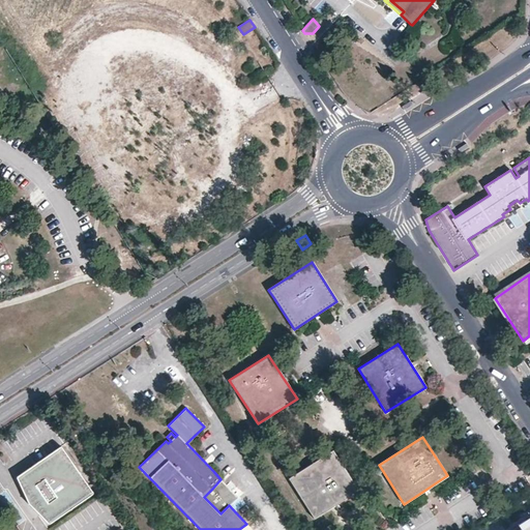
[(30,496),(37,507),(50,525),(93,495),(76,469),(60,447),(50,454),(17,477),(30,496)]
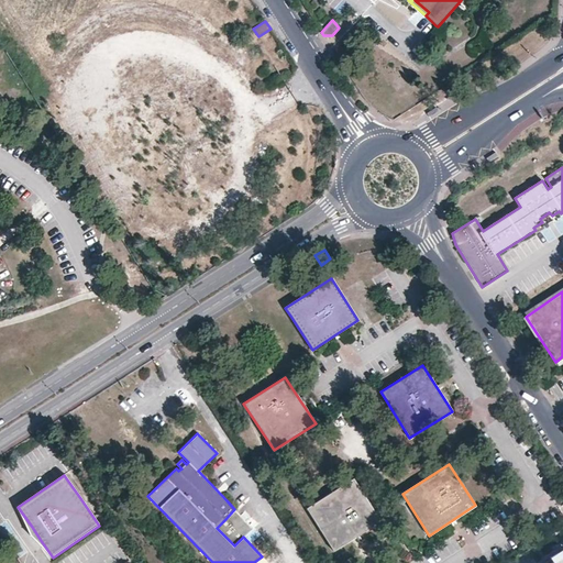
[(333,551),(381,520),(353,478),(307,509),(333,551)]
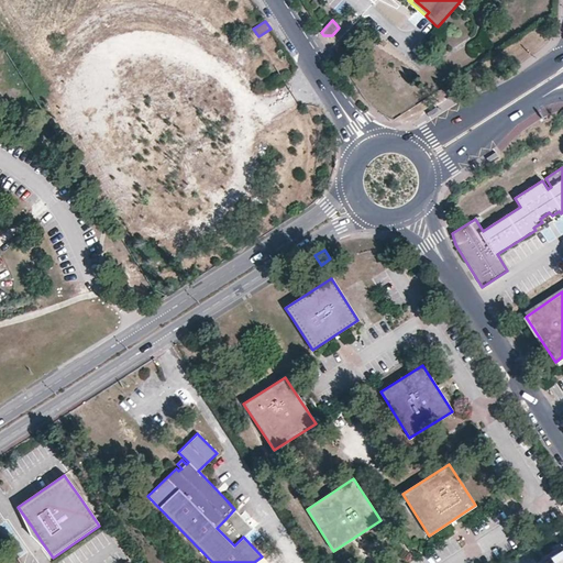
[(234,509),(225,519),(217,528),(234,545),(243,537),(252,528),(234,509)]
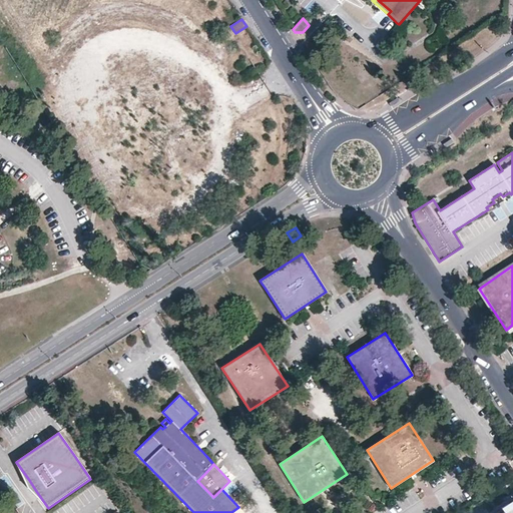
[(36,491),(29,480),(26,482),(28,486),(33,493),(36,491)]
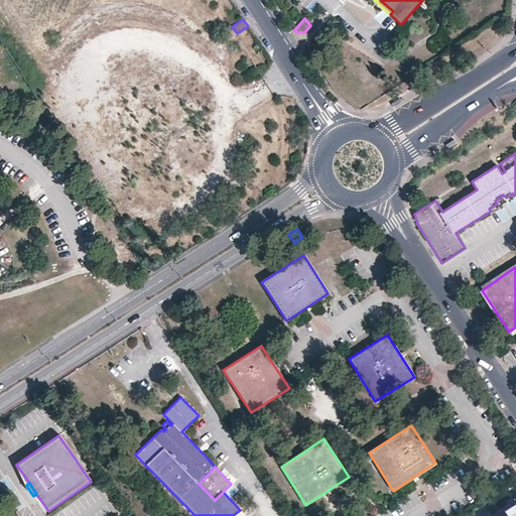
[(515,515),(515,498),(487,515),(515,515)]
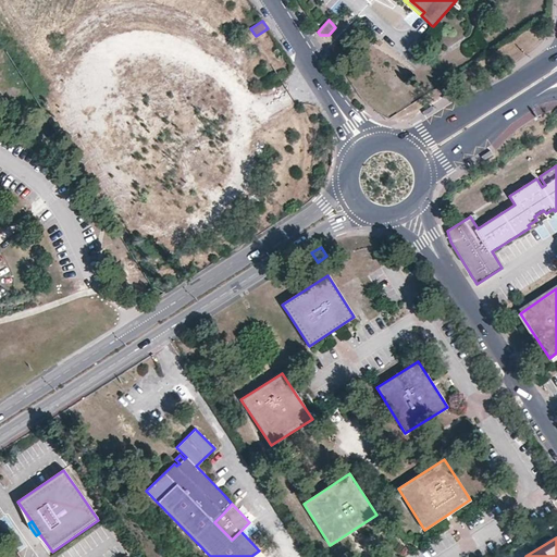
All buildings are outlined.
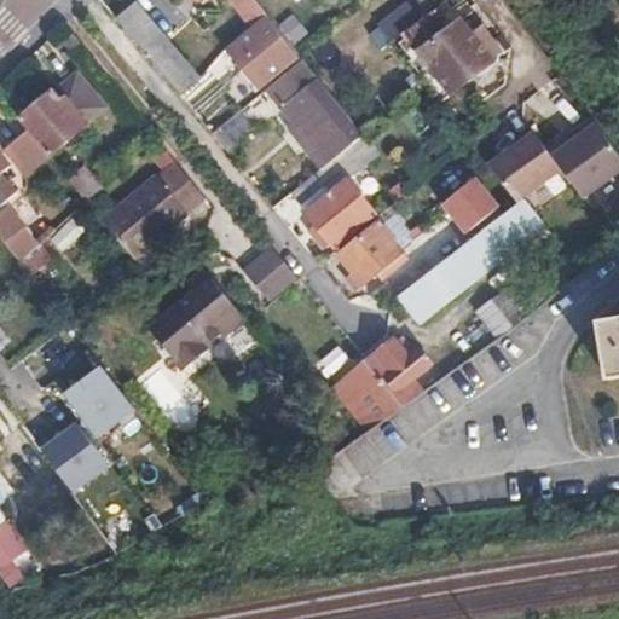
[(226,0),(250,30),(267,17),(254,0),(226,0)]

- - - - - - -

EXERCISE DESCRIPTION: A word-for-word copy of all the records above is required, with the pictures left out.

SOLUTION TO THIS PROBLEM:
[(30,496),(37,507),(50,525),(93,495),(76,469),(60,447),(50,454),(17,477),(30,496)]
[(333,551),(381,520),(353,478),(307,509),(333,551)]
[(234,509),(225,519),(217,528),(234,545),(243,537),(252,528),(234,509)]
[(36,491),(29,480),(26,482),(28,486),(33,493),(36,491)]
[(515,515),(515,498),(487,515),(515,515)]
All buildings are outlined.
[(226,0),(250,30),(267,17),(254,0),(226,0)]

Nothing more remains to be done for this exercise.